==== Listed entries

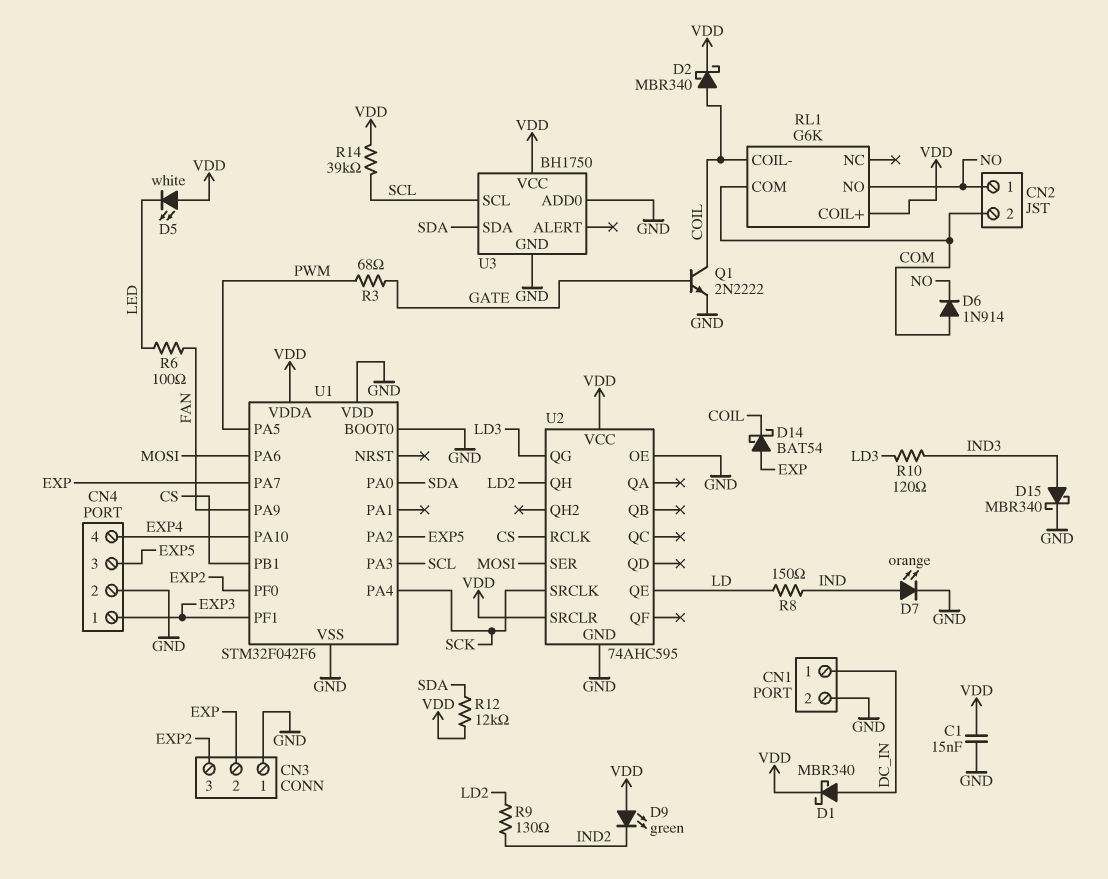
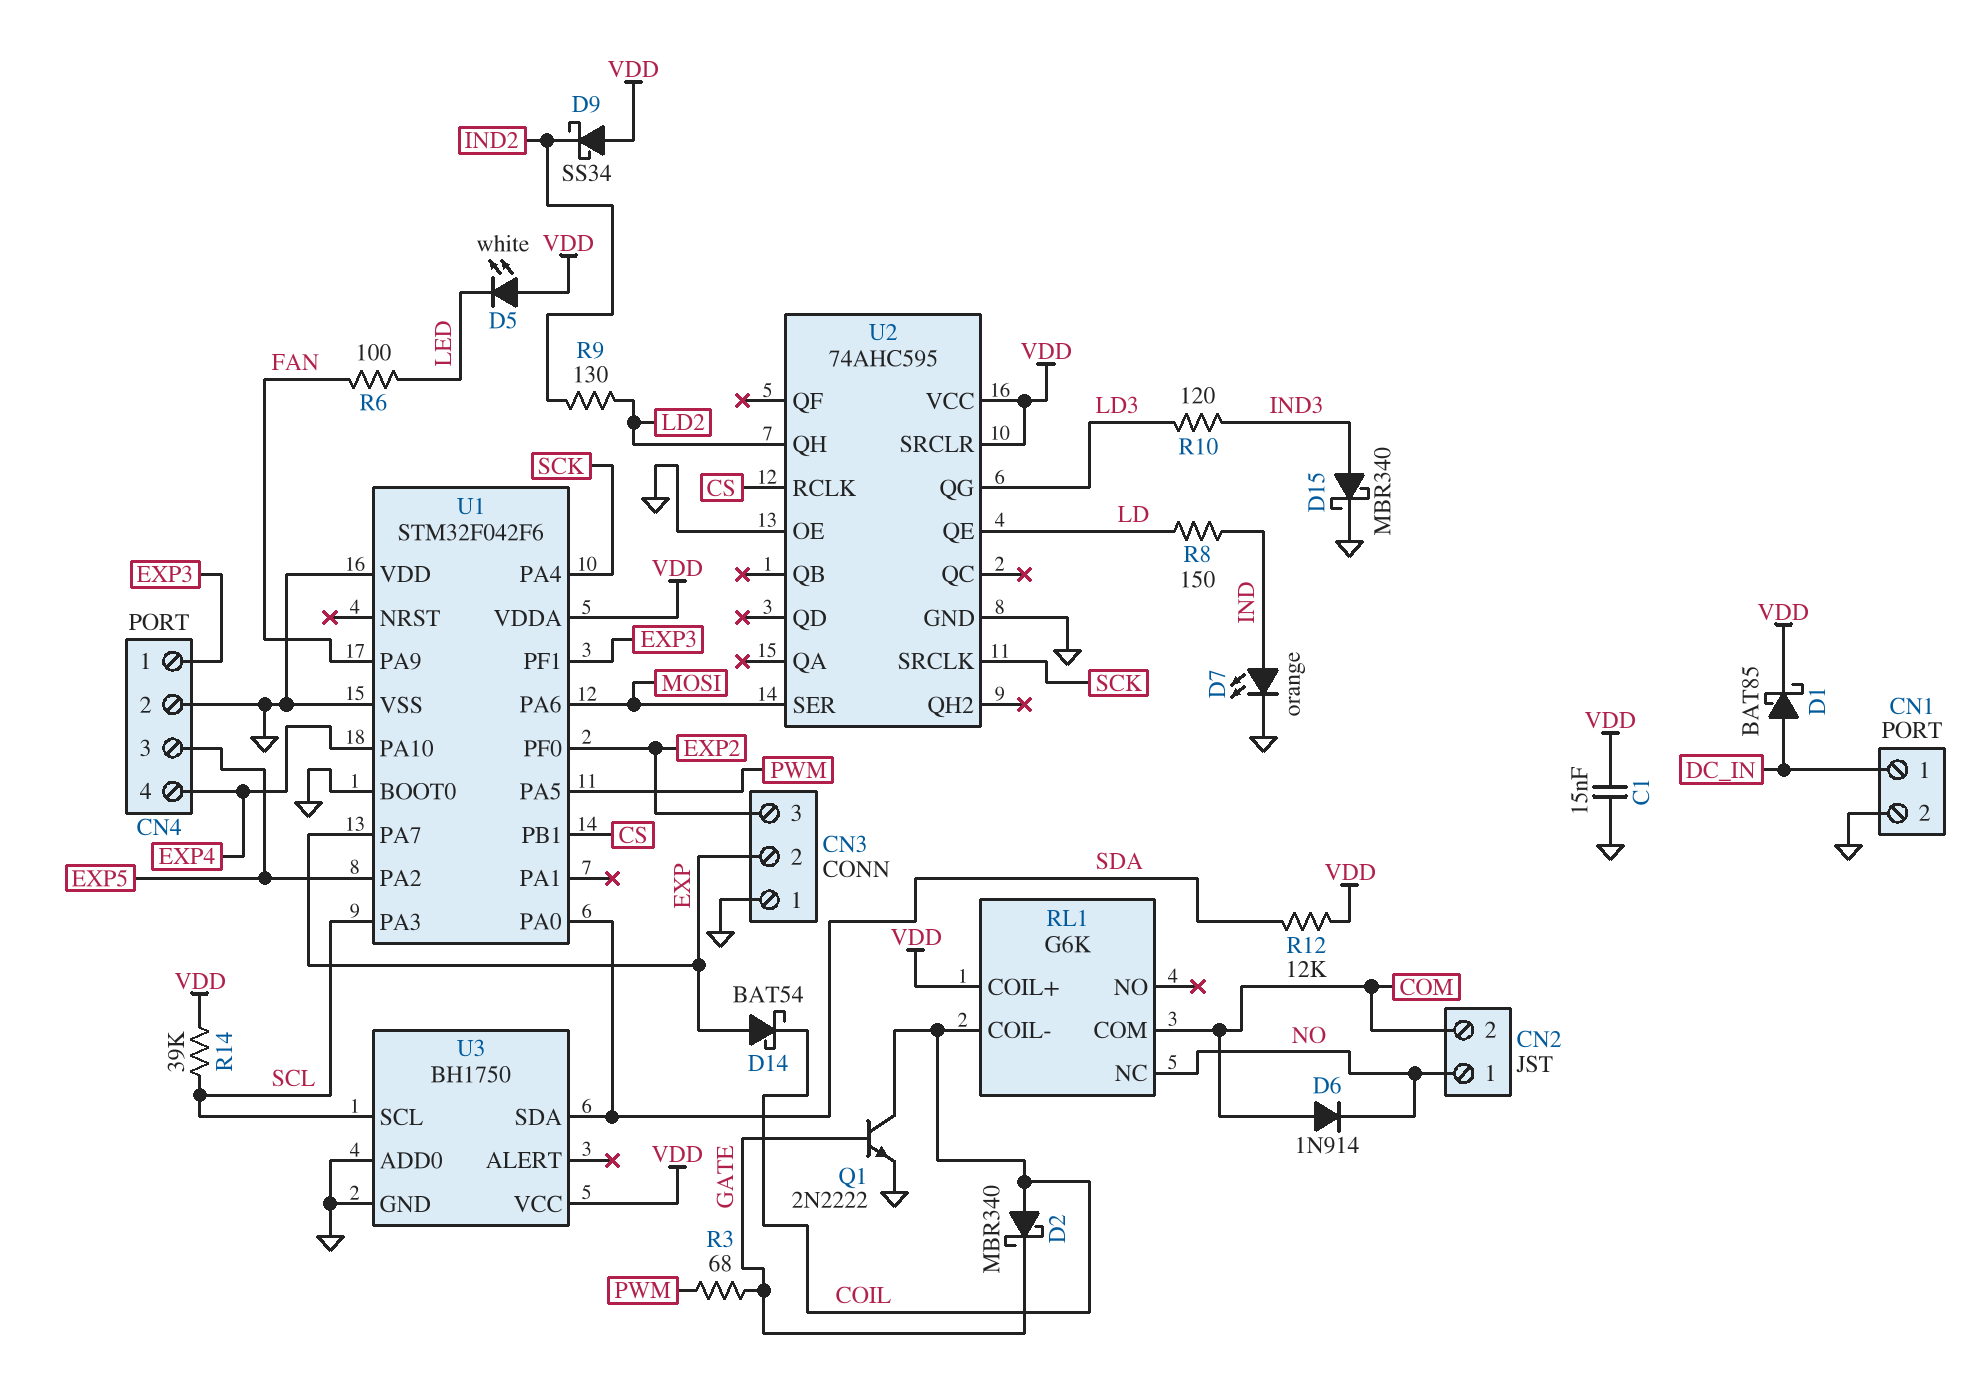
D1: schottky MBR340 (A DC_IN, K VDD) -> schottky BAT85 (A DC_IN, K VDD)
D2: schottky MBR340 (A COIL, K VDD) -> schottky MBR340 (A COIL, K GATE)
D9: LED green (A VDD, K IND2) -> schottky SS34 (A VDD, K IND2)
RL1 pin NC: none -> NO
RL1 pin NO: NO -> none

========
==== Listed entries

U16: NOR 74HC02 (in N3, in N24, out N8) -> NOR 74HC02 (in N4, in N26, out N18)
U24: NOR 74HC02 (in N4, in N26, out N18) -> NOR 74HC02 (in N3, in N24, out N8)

========

=== About this task ===
Across the data, find each line that has "schottky" in it and copy that line.

=== Solved problem ===
D1: schottky MBR340 (A DC_IN, K VDD) -> schottky BAT85 (A DC_IN, K VDD)
D2: schottky MBR340 (A COIL, K VDD) -> schottky MBR340 (A COIL, K GATE)
D9: LED green (A VDD, K IND2) -> schottky SS34 (A VDD, K IND2)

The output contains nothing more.